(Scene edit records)
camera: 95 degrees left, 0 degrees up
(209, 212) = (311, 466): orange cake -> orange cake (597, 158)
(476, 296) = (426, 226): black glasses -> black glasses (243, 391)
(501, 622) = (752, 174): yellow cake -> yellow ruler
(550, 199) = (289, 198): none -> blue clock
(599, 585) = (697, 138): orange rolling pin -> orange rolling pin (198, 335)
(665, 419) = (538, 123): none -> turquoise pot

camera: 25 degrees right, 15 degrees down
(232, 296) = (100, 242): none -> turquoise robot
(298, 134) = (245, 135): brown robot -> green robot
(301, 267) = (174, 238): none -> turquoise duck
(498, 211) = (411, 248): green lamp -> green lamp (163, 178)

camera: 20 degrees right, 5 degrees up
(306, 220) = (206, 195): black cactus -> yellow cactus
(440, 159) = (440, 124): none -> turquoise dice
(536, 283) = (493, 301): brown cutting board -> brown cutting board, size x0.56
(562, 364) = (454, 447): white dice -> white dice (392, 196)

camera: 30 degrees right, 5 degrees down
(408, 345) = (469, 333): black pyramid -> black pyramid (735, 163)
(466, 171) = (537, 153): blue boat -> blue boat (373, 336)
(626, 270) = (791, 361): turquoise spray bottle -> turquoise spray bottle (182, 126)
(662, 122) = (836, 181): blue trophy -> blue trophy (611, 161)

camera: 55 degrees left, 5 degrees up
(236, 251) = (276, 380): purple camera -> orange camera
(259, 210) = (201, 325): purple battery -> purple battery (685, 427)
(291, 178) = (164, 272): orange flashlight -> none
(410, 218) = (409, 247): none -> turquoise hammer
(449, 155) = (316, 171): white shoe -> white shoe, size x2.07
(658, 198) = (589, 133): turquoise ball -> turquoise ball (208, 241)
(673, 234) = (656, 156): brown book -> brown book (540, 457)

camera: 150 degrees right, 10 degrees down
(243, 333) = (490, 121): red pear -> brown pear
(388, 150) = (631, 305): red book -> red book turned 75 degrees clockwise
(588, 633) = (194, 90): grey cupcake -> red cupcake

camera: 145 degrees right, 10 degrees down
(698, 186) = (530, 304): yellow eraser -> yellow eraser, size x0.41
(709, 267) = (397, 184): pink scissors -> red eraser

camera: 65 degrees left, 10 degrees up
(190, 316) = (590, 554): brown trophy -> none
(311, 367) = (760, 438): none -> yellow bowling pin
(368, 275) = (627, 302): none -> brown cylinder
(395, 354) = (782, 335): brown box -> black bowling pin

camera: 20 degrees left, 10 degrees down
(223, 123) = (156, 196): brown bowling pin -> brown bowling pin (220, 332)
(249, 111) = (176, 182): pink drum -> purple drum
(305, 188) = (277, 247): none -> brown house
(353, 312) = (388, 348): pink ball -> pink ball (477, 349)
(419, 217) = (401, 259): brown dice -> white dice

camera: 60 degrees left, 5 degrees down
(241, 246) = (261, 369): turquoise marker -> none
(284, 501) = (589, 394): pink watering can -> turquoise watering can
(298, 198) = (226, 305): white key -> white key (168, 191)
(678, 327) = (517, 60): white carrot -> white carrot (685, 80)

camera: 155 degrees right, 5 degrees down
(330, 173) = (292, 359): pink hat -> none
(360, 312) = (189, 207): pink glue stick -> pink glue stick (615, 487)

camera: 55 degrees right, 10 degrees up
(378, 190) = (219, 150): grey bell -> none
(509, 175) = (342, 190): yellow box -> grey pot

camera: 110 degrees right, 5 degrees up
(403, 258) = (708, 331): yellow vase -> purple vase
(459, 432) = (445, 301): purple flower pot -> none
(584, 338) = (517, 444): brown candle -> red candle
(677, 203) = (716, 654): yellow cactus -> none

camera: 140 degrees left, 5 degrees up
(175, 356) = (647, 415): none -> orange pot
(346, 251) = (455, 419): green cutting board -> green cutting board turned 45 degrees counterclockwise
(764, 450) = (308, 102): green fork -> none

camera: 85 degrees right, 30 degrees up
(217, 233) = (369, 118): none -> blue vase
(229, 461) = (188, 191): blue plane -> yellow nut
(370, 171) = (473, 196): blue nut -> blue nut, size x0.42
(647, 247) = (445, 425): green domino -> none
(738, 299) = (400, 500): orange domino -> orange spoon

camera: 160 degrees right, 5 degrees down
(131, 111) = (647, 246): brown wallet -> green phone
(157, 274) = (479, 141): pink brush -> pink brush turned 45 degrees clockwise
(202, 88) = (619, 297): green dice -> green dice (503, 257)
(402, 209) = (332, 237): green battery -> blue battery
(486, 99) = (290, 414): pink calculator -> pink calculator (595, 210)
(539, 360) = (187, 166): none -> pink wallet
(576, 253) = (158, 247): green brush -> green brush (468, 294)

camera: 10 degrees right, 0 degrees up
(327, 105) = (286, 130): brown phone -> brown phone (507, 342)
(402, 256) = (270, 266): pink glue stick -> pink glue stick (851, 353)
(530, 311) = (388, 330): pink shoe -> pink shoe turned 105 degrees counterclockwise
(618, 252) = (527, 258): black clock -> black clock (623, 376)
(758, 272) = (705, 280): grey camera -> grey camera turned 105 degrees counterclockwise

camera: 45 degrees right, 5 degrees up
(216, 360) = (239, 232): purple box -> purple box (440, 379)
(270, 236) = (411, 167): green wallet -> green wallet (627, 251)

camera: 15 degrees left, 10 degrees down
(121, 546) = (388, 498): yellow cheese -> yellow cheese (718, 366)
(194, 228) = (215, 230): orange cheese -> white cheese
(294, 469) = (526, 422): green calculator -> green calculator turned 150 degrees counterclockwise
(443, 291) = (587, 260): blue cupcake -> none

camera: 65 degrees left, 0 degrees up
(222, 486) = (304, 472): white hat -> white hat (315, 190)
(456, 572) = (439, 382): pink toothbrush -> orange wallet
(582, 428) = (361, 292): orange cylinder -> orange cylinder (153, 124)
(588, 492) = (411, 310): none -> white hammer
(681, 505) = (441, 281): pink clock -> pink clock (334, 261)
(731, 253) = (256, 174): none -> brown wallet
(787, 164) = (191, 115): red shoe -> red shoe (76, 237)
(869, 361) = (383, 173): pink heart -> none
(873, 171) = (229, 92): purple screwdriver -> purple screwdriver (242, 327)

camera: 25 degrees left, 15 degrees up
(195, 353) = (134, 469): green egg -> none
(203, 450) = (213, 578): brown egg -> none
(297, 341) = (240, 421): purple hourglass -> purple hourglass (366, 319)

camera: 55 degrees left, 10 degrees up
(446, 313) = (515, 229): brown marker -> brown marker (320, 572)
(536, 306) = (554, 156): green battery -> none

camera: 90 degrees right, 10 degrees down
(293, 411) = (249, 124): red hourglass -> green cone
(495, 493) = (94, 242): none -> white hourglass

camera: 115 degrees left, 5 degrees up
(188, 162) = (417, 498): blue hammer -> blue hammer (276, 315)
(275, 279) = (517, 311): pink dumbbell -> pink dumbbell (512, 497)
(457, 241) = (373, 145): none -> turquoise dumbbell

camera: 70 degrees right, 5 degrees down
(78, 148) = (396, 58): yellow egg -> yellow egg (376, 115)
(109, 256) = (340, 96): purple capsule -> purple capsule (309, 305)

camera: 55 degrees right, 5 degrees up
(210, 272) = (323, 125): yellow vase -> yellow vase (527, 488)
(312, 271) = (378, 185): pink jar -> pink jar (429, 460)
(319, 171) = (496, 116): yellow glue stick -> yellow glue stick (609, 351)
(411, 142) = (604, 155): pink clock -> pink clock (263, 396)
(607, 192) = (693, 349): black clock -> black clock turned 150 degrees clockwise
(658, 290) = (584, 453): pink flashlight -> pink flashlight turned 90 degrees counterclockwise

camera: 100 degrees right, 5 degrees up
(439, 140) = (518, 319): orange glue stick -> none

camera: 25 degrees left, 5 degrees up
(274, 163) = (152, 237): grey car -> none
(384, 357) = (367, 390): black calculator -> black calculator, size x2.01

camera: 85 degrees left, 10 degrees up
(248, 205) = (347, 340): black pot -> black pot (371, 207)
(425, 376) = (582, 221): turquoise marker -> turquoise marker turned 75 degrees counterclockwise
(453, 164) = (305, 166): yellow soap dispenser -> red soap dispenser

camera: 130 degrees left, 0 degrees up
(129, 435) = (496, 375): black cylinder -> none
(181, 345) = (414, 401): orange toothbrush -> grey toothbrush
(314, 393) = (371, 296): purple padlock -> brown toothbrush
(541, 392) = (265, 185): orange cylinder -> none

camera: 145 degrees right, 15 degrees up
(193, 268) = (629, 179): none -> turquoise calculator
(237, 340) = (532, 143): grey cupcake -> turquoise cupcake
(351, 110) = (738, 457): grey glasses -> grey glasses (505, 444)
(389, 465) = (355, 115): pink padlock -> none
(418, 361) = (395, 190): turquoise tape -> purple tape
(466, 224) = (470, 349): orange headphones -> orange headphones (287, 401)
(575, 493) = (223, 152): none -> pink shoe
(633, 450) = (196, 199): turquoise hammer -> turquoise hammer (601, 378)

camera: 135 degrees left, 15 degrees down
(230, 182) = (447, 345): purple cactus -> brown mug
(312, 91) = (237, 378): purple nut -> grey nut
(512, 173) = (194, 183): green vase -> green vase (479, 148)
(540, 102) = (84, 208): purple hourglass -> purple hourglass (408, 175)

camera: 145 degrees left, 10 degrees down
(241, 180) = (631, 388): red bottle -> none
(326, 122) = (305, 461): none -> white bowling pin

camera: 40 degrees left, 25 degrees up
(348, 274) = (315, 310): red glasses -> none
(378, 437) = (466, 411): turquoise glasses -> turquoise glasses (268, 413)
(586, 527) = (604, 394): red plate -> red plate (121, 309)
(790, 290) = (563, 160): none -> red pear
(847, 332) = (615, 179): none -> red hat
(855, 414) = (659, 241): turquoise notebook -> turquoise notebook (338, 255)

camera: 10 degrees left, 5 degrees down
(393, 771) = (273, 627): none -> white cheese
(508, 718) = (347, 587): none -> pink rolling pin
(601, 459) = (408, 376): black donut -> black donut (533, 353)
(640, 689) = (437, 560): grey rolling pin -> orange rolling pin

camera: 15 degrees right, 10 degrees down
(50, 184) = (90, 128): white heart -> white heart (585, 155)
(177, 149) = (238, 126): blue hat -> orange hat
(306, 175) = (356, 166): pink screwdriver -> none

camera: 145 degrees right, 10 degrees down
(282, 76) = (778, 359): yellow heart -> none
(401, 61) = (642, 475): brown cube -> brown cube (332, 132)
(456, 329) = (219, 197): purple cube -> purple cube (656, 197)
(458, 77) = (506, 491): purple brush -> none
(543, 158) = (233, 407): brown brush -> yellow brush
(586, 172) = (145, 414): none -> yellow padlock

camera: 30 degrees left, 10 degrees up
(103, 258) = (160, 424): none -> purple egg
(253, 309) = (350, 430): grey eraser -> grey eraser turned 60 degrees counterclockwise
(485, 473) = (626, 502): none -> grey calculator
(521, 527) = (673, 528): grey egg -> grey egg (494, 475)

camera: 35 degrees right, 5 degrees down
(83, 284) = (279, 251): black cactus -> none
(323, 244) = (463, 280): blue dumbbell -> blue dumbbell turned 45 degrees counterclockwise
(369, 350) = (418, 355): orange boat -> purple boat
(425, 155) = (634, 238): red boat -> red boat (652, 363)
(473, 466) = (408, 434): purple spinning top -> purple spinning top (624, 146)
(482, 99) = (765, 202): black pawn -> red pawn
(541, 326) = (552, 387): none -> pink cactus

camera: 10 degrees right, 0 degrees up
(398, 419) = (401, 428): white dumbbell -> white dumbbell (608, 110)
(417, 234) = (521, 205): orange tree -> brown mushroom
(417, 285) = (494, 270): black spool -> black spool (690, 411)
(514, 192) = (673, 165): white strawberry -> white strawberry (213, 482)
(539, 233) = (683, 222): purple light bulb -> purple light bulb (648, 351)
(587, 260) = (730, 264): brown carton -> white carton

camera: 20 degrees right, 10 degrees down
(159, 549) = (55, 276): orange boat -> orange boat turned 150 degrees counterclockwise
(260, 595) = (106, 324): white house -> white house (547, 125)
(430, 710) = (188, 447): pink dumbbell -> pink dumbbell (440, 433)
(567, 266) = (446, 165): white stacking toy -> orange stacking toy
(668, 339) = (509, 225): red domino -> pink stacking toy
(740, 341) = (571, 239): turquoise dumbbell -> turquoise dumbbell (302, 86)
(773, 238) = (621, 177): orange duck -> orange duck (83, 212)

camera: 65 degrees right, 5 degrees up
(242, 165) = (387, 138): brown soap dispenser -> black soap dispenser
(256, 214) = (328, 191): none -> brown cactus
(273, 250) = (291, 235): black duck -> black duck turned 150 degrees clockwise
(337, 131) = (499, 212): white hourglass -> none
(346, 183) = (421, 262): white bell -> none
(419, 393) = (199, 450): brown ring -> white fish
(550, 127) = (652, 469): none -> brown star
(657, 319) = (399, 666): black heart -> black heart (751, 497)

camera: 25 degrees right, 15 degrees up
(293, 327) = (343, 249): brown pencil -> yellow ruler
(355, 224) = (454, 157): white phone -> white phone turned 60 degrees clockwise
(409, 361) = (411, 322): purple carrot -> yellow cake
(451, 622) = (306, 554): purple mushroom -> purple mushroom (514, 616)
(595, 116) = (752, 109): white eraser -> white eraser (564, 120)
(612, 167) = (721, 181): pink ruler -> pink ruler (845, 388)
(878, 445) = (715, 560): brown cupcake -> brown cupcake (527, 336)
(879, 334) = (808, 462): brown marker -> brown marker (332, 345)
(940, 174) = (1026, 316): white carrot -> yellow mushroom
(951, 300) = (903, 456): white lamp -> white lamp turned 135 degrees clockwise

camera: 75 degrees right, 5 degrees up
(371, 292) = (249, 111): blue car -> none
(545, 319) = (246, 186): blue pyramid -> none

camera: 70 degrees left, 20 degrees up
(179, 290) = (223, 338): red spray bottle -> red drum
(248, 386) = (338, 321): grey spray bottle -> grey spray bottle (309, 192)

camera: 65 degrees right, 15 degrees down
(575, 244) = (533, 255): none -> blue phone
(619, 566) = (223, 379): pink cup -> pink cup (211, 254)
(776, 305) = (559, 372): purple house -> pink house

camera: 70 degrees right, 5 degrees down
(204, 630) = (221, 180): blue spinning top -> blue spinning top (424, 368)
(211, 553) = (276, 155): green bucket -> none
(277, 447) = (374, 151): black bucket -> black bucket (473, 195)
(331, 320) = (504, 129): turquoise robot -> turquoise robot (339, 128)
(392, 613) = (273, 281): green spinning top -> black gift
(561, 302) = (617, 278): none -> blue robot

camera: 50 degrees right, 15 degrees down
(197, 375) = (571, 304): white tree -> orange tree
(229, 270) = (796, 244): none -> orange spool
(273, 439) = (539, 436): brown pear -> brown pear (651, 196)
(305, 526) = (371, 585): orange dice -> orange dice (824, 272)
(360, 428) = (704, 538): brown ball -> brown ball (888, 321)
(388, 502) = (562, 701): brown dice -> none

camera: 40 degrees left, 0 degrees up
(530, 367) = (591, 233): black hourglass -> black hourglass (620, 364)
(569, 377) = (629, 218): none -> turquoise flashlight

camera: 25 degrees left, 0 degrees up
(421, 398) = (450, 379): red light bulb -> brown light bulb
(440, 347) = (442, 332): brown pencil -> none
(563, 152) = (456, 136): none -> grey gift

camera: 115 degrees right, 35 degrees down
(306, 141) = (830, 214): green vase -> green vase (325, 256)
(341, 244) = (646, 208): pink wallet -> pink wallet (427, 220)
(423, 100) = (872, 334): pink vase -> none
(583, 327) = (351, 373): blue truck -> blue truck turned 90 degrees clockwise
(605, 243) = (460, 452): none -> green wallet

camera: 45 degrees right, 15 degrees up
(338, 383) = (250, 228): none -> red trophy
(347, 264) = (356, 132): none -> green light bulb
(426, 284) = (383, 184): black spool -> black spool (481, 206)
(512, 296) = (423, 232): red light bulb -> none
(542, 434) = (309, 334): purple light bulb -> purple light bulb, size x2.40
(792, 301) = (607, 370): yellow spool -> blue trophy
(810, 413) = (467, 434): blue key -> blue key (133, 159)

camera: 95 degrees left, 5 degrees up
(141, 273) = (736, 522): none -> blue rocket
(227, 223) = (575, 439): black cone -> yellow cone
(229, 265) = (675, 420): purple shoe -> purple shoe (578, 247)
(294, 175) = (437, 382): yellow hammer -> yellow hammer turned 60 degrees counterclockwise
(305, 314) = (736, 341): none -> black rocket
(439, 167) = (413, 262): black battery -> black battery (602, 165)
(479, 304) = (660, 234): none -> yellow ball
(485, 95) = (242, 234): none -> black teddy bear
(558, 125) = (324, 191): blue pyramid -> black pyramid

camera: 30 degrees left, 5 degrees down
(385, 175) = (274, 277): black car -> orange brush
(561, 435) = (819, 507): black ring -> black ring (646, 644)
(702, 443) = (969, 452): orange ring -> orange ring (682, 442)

* AIM OF THE EXERCISE *
Within the entries, find each line holding the string "screwdriver". Reply with how many there are, as a number alone.

* ANSWER FOR THE TASK *
2